Problem to work on: In the entries below, find the lines with the word "orange" and copy them.

Source material:
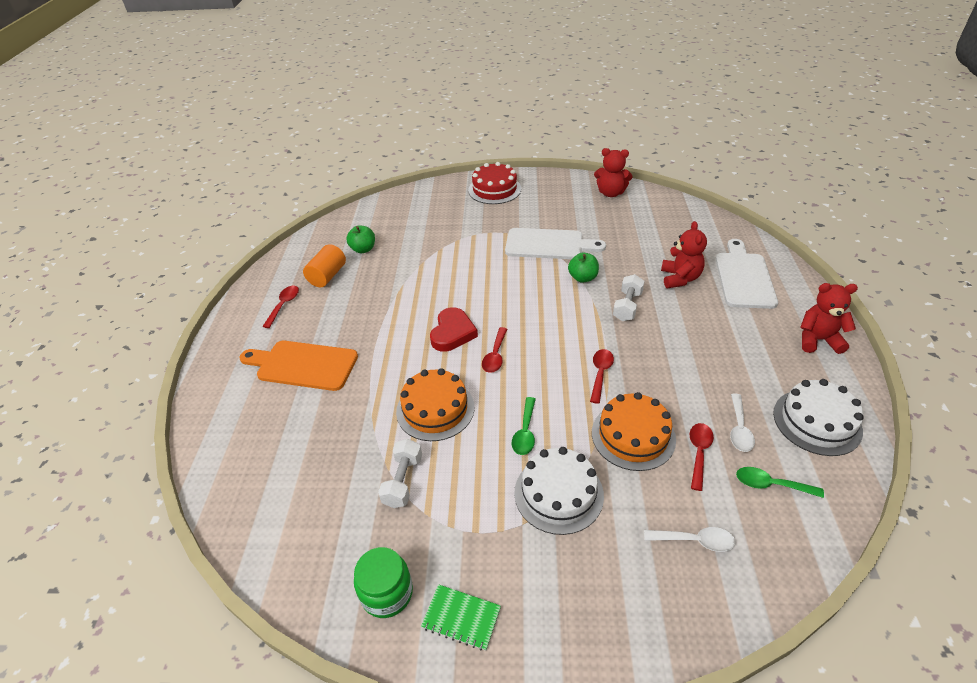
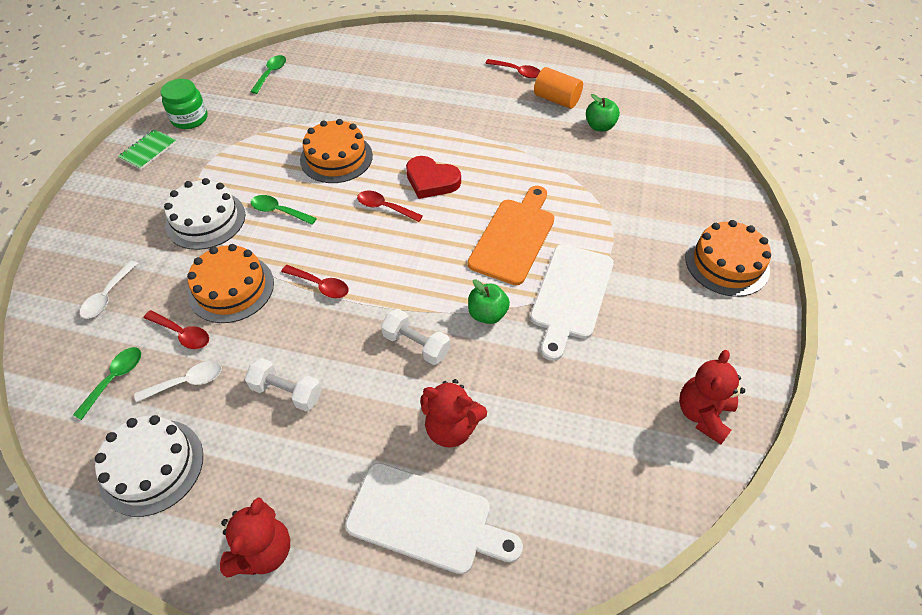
camera: 100 degrees right, 10 degrees up
(280, 527) = (271, 74): none -> green spoon
(303, 365) = (428, 83): orange cutting board -> orange cutting board (514, 237)
(403, 481) = (273, 132): white dumbbell -> white dumbbell (287, 392)
(494, 189) = (727, 263): red cake -> orange cake
(739, 429) = (187, 382): white spoon -> white spoon turned 135 degrees clockwise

Your response:
(303, 365) = (428, 83): orange cutting board -> orange cutting board (514, 237)
(494, 189) = (727, 263): red cake -> orange cake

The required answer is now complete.